● TASK OBJECTIVE
An exact reproduction of the listing, minus the pictures, is the required output.

[Start of Attachment]

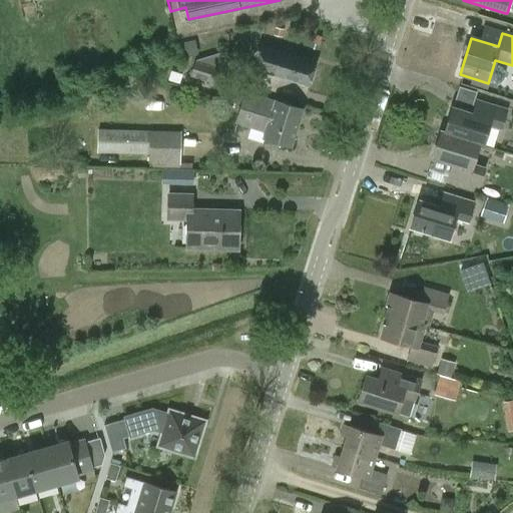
[(309,85),(315,64),(262,48),(255,68),(309,85)]
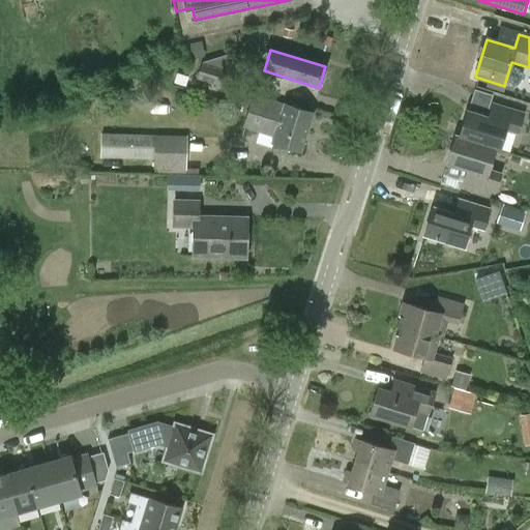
[(203,62),(203,64),(227,71),(233,54),(203,62)]
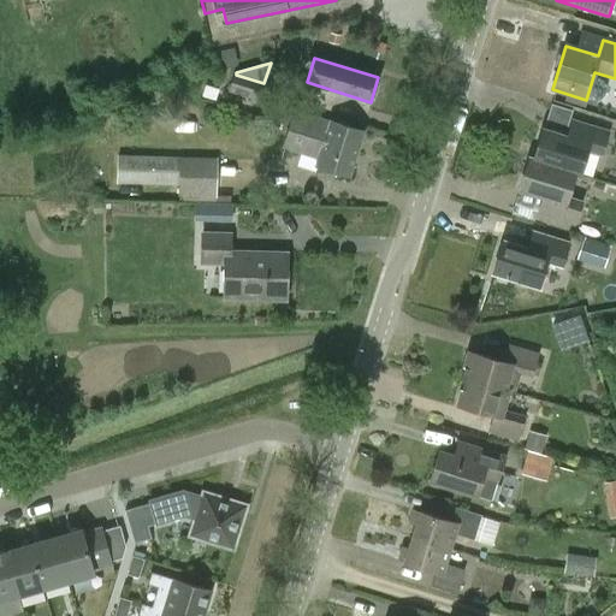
[(259,101),(265,83),(264,83),(236,75),(234,73),(227,92),(259,101)]
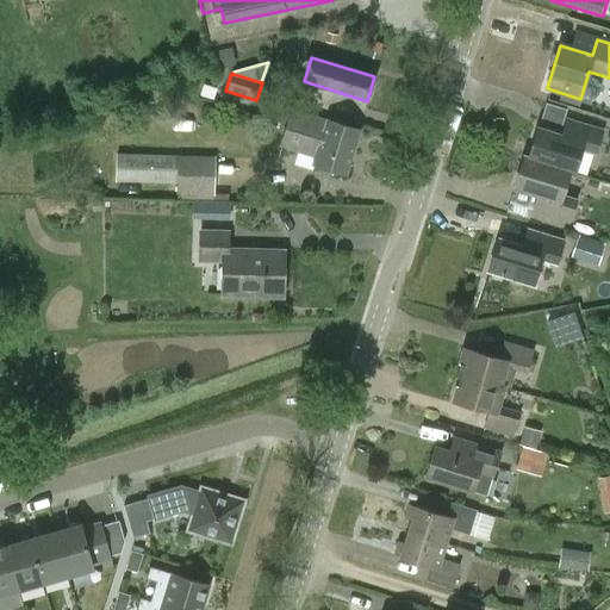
[(346,175),(359,131),(328,122),(327,122),(293,111),(282,147),(316,156),(315,165),(346,175)]
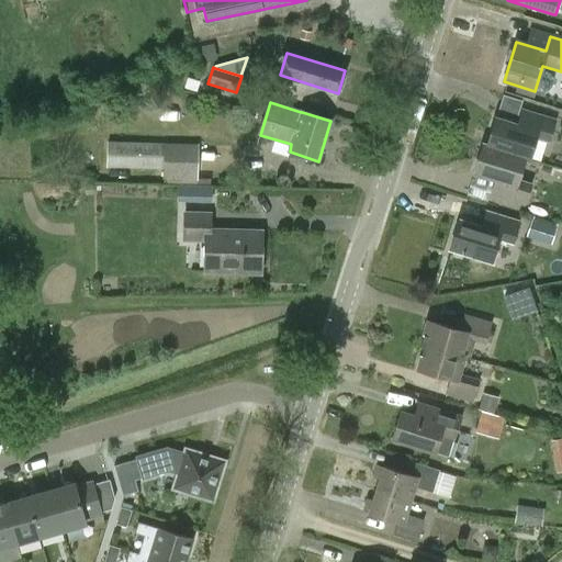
[(482,144),(482,145),(530,160),(537,137),(550,141),(555,121),(523,111),(518,125),(496,119),(487,145),(482,144)]
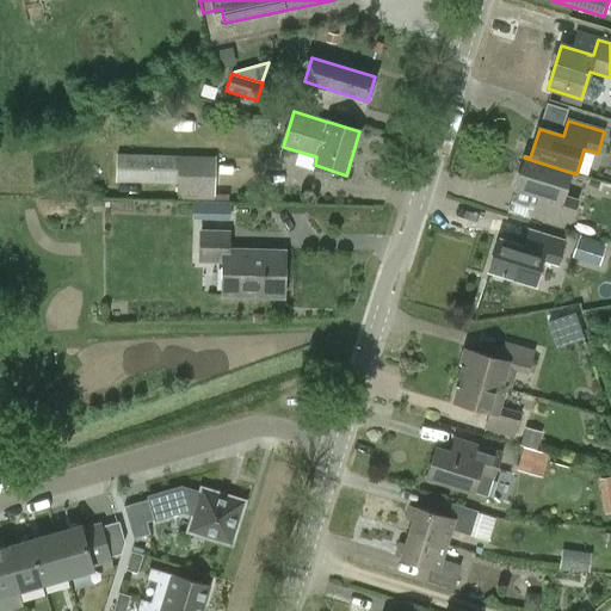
[(117,183),(178,184),(179,156),(117,155),(117,183)]
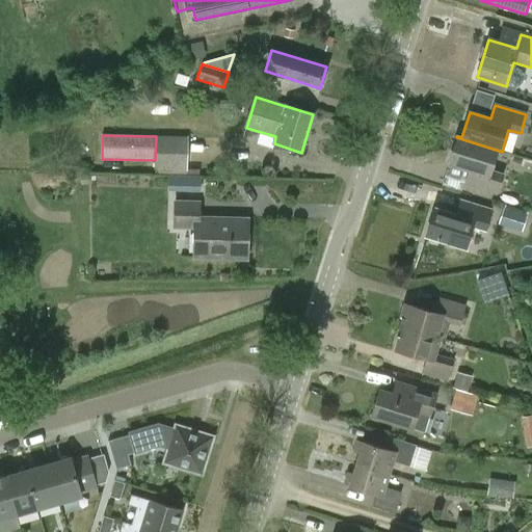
[(156,135),(156,136),(155,160),(155,169),(187,170),(187,136),(156,135)]
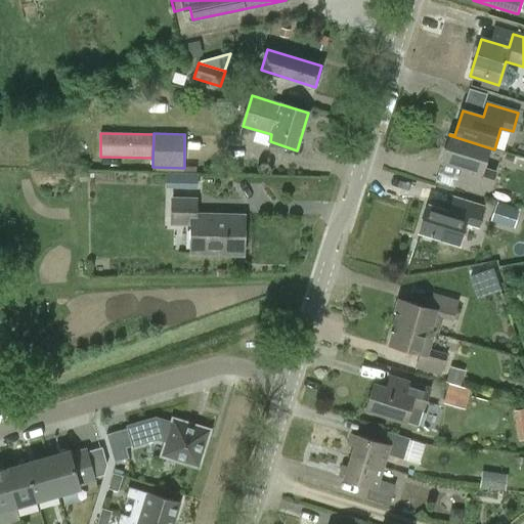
[(494,149),(449,135),(441,162),(463,168),(459,181),(489,191),(495,172),(483,169),(489,148),(493,150),(494,149)]
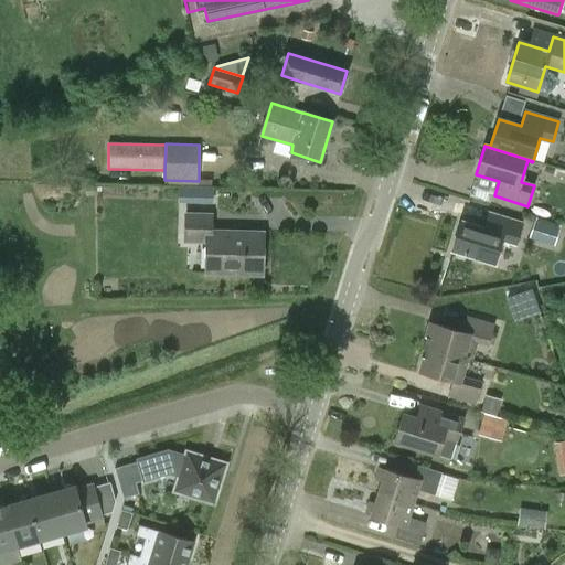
[(183,243),(206,244),(206,274),(263,275),(264,233),(213,232),(214,214),(184,213),(183,243)]
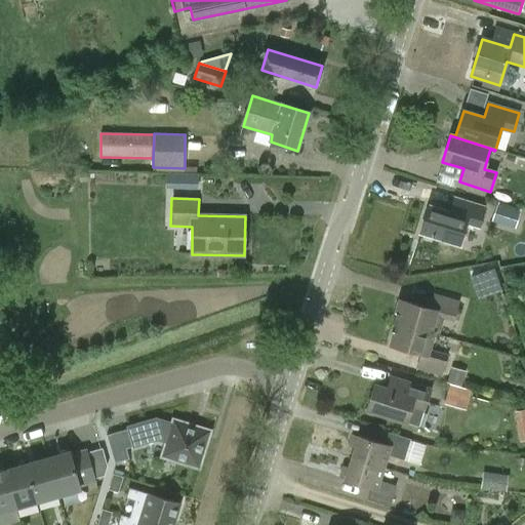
[(479,227),(484,208),(455,199),(450,213),(430,206),(421,233),(460,245),(468,223),(479,227)]
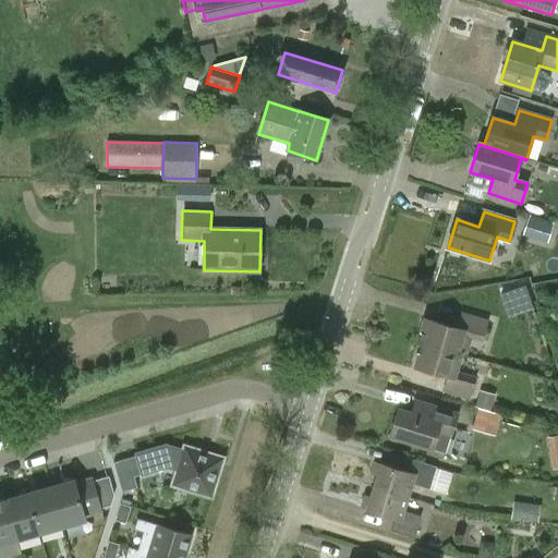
[(528,218),(522,235),(547,243),(553,226),(528,218)]
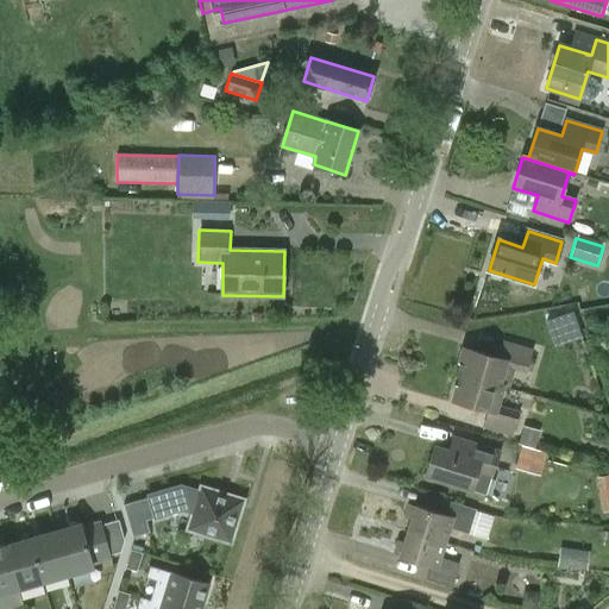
[(547,312),(557,344),(584,336),(576,303),(547,312)]
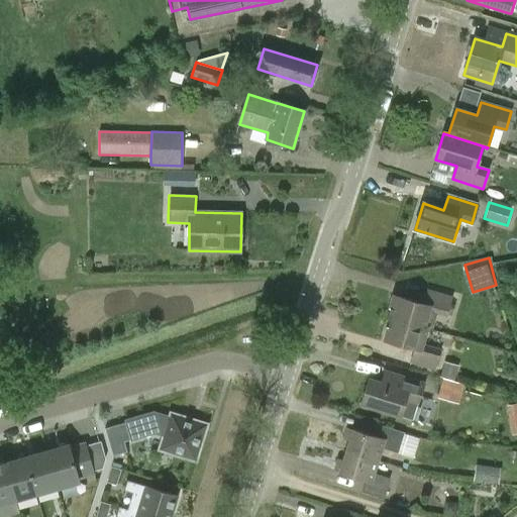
[(390,309),(388,318),(427,329),(427,328),(433,330),(437,315),(447,318),(453,297),(427,290),(423,303),(394,295),(390,309)]
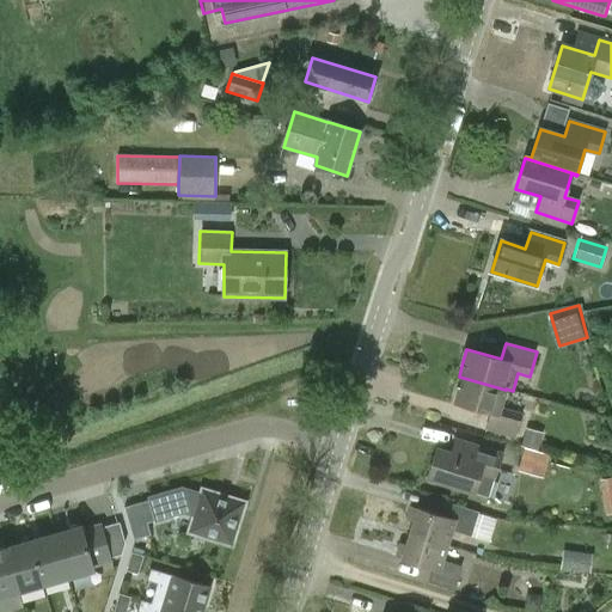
[(501,408),(506,390),(459,377),(458,379),(461,380),(456,403),(490,414),(485,430),(515,440),(522,414),(501,408)]
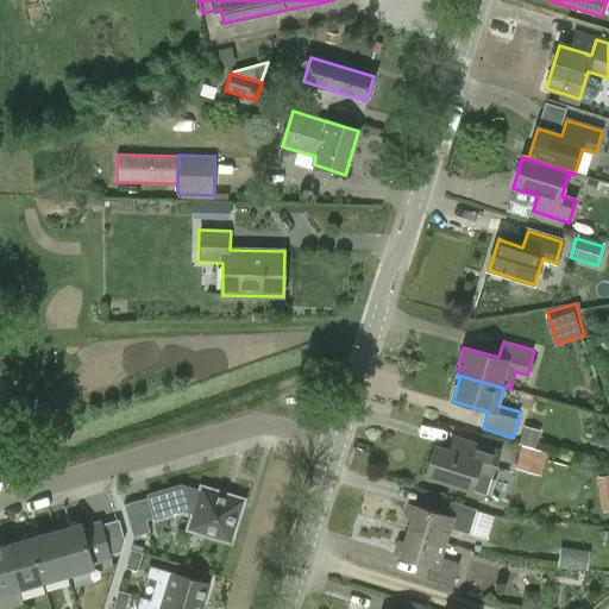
[(526,424),(522,441),(540,445),(542,427),(526,424)]
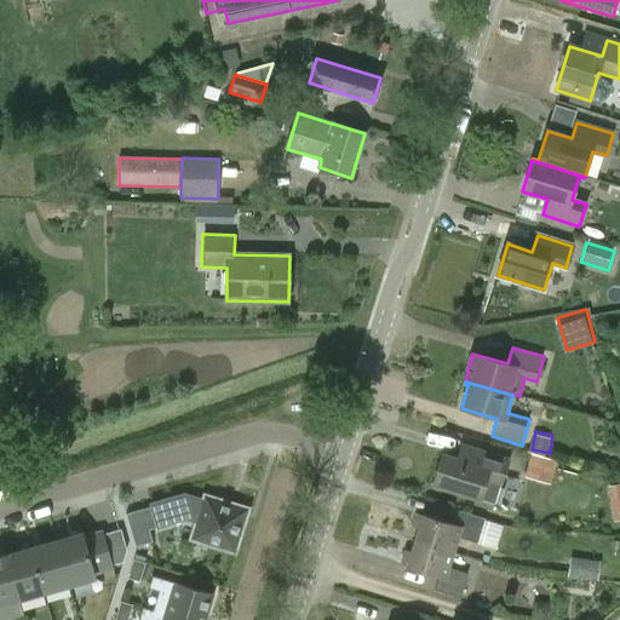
[(501,487),(510,460),(463,445),(458,459),(443,455),(434,484),(480,499),(486,481),(501,487)]
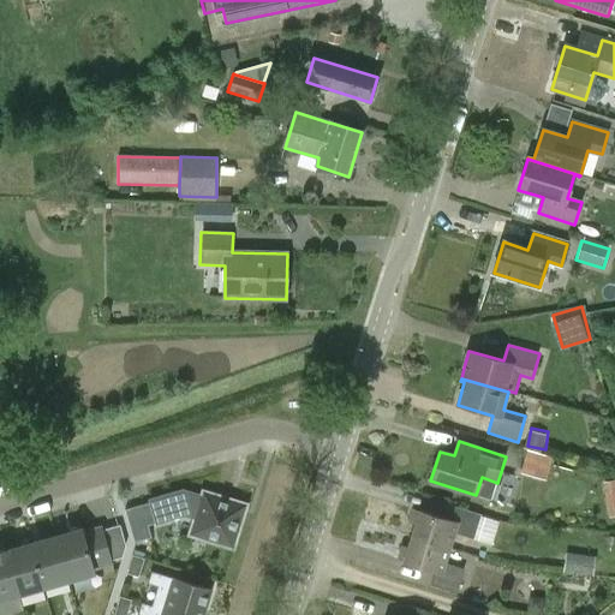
[(550,477),(554,452),(526,449),(523,473),(550,477)]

[End of Attachment]

● RESULT OF THE EXERCISE
[(309,85),(315,64),(262,48),(255,68),(309,85)]
[(203,62),(203,64),(227,71),(233,54),(203,62)]
[(259,101),(265,83),(264,83),(236,75),(234,73),(227,92),(259,101)]
[(346,175),(359,131),(328,122),(327,122),(293,111),(282,147),(316,156),(315,165),(346,175)]
[(482,144),(482,145),(530,160),(537,137),(550,141),(555,121),(523,111),(518,125),(496,119),(487,145),(482,144)]
[(117,183),(178,184),(179,156),(117,155),(117,183)]
[(156,135),(156,136),(155,160),(155,169),(187,170),(187,136),(156,135)]
[(494,149),(449,135),(441,162),(463,168),(459,181),(489,191),(495,172),(483,169),(489,148),(493,150),(494,149)]
[(183,243),(206,244),(206,274),(263,275),(264,233),(213,232),(214,214),(184,213),(183,243)]
[(479,227),(484,208),(455,199),(450,213),(430,206),(421,233),(460,245),(468,223),(479,227)]
[(528,218),(522,235),(547,243),(553,226),(528,218)]
[(547,312),(557,344),(584,336),(576,303),(547,312)]
[(390,309),(388,318),(427,329),(427,328),(433,330),(437,315),(447,318),(453,297),(427,290),(423,303),(394,295),(390,309)]
[(501,408),(506,390),(459,377),(458,379),(461,380),(456,403),(490,414),(485,430),(515,440),(522,414),(501,408)]
[(526,424),(522,441),(540,445),(542,427),(526,424)]
[(501,487),(510,460),(463,445),(458,459),(443,455),(434,484),(480,499),(486,481),(501,487)]
[(550,477),(554,452),(526,449),(523,473),(550,477)]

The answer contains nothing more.